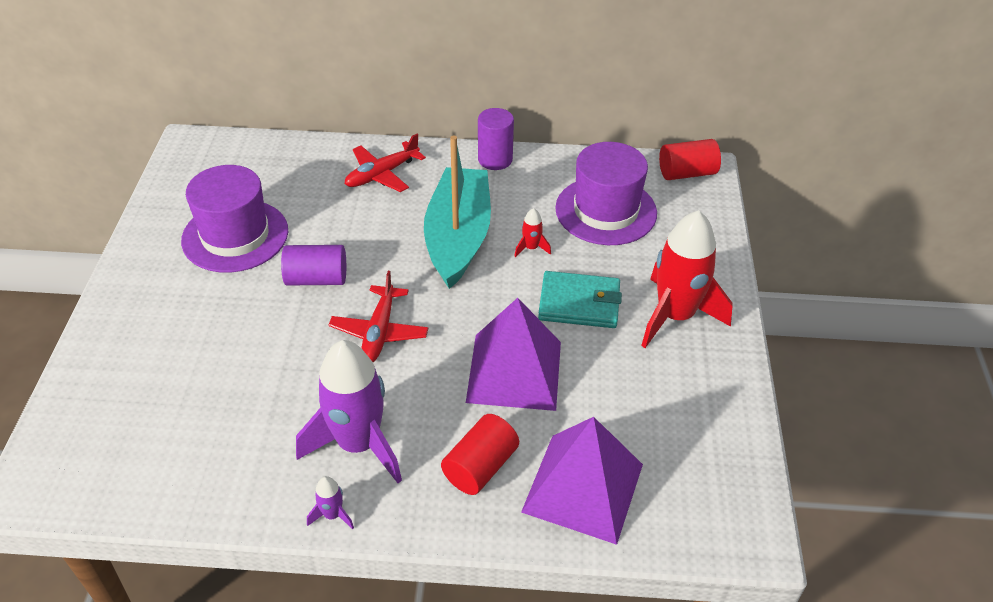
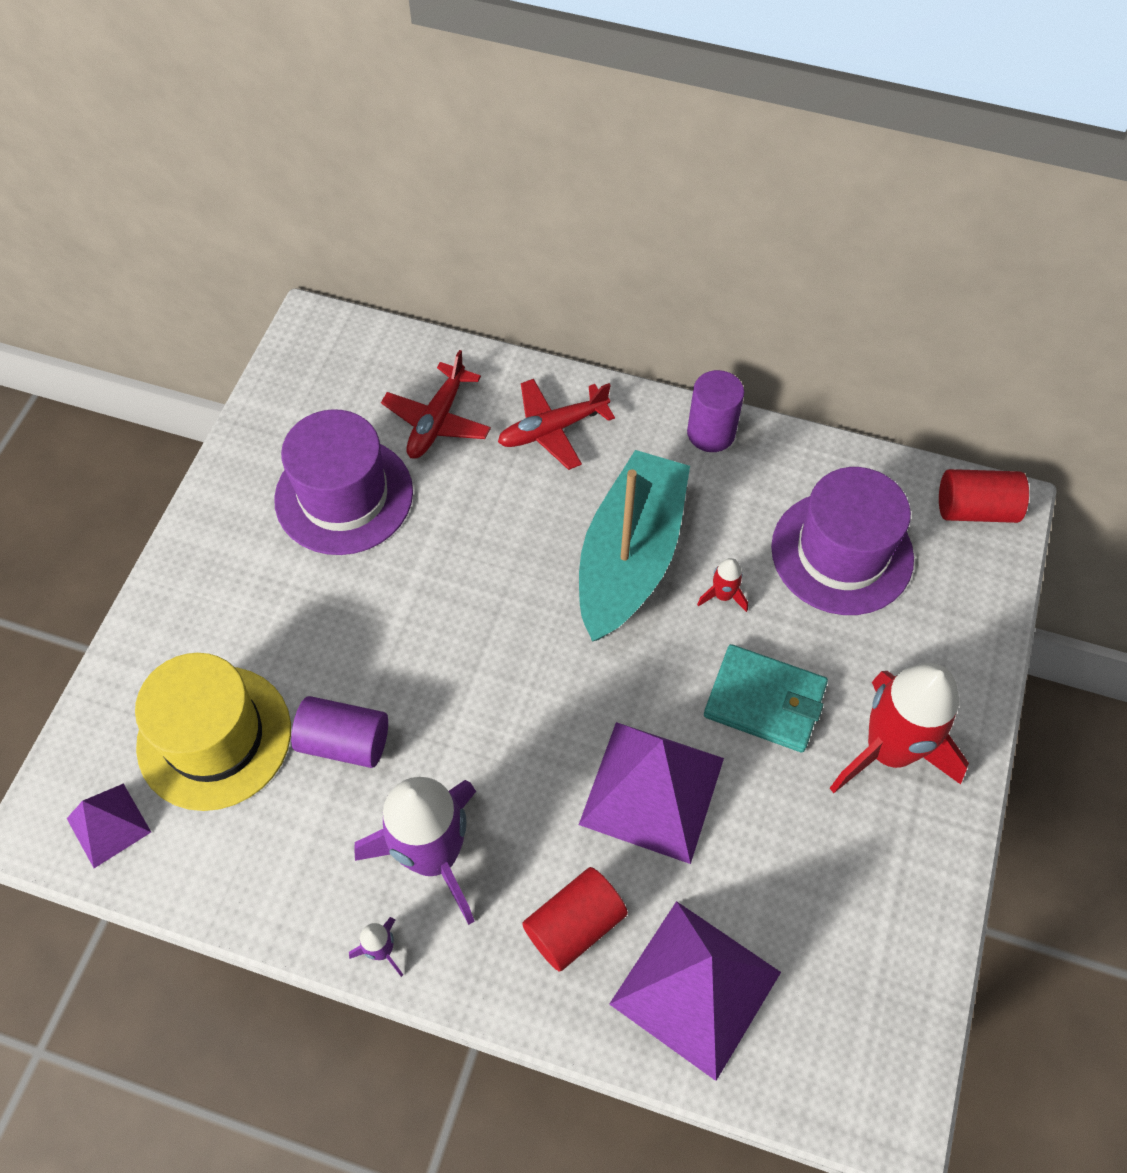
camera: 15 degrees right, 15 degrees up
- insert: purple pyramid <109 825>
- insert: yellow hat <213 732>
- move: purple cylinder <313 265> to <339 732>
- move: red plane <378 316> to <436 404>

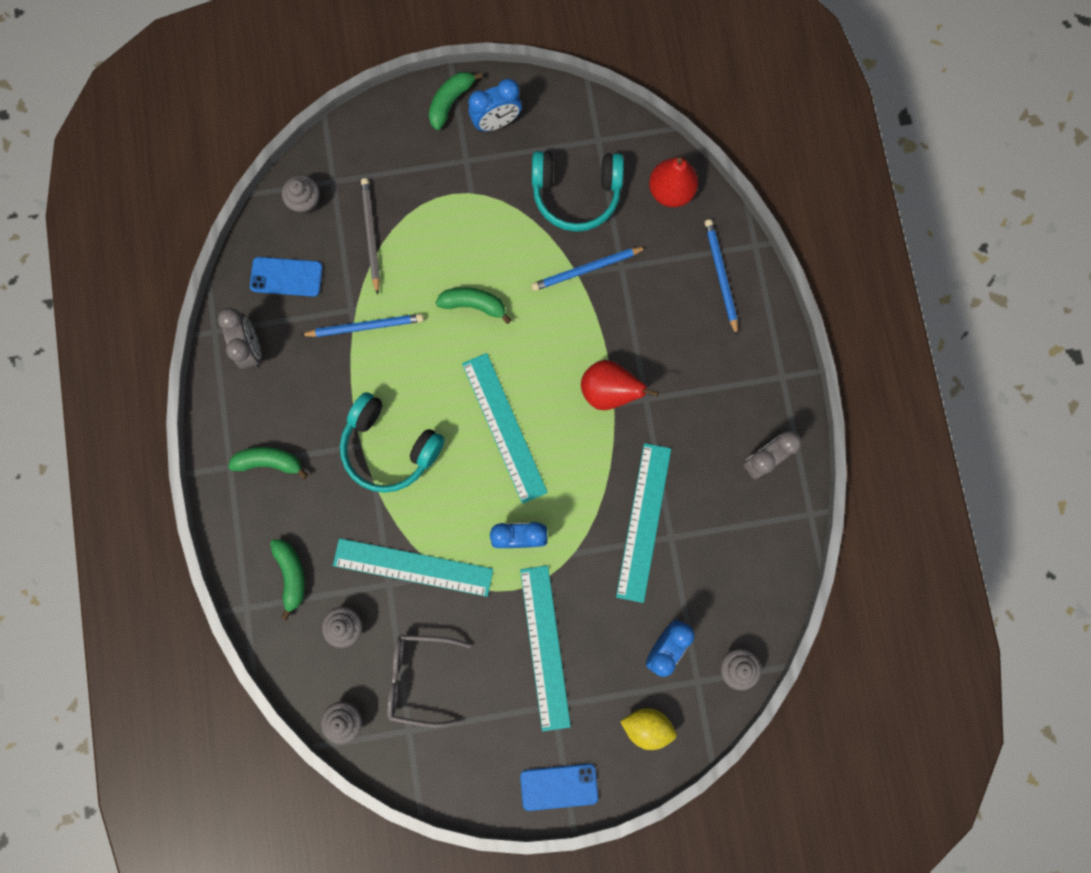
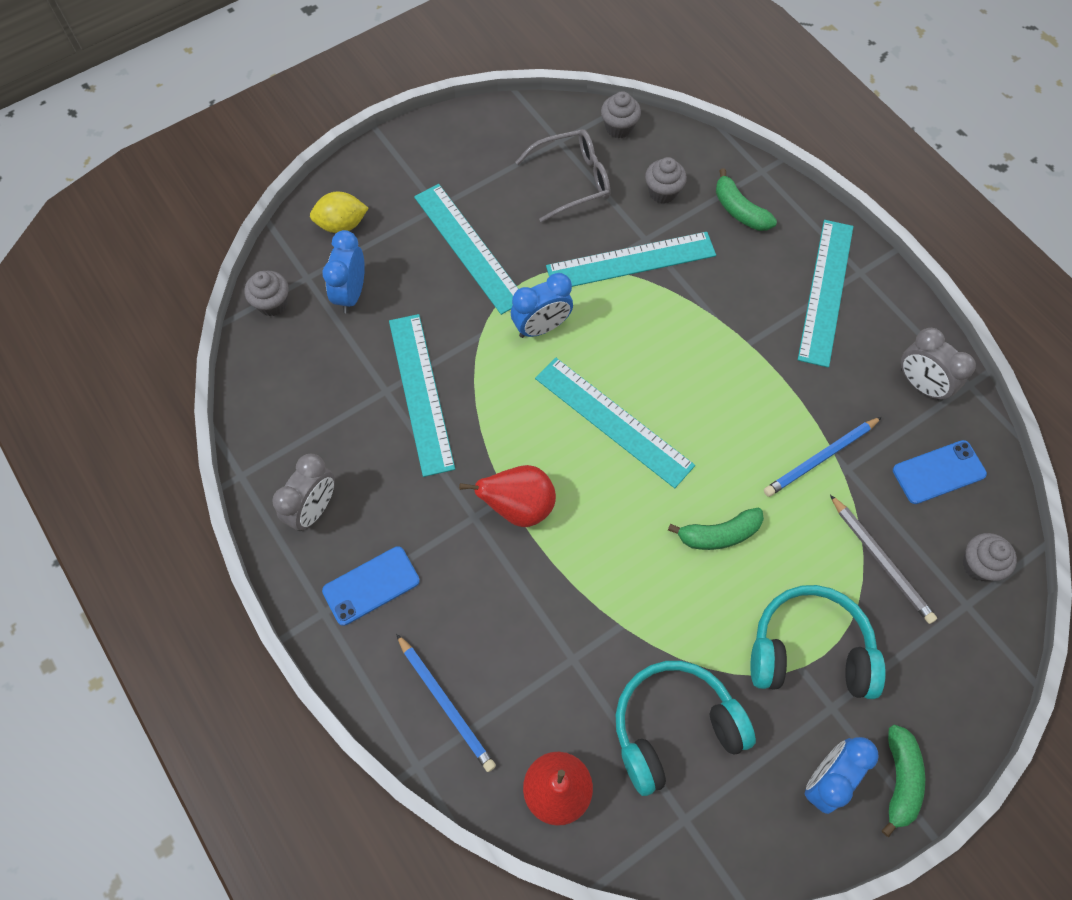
camera: 155 degrees right, 15 degrees down
- move: blue phone <559 787> to <371 586>
- move: turquoise headphones <392 442> to <818 642>
- replace: green banana <268 463> to turquoise ruler <825 293>
- delete: blue pencil <589 269>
***
Task description – Write out every entry exactly. Pictures do not belong in the copy.

Task result –
camera: 15 degrees right, 15 degrees up
- insert: purple pyramid <109 825>
- insert: yellow hat <213 732>
- move: purple cylinder <313 265> to <339 732>
- move: red plane <378 316> to <436 404>

camera: 155 degrees right, 15 degrees down
- move: blue phone <559 787> to <371 586>
- move: turquoise headphones <392 442> to <818 642>
- replace: green banana <268 463> to turquoise ruler <825 293>
- delete: blue pencil <589 269>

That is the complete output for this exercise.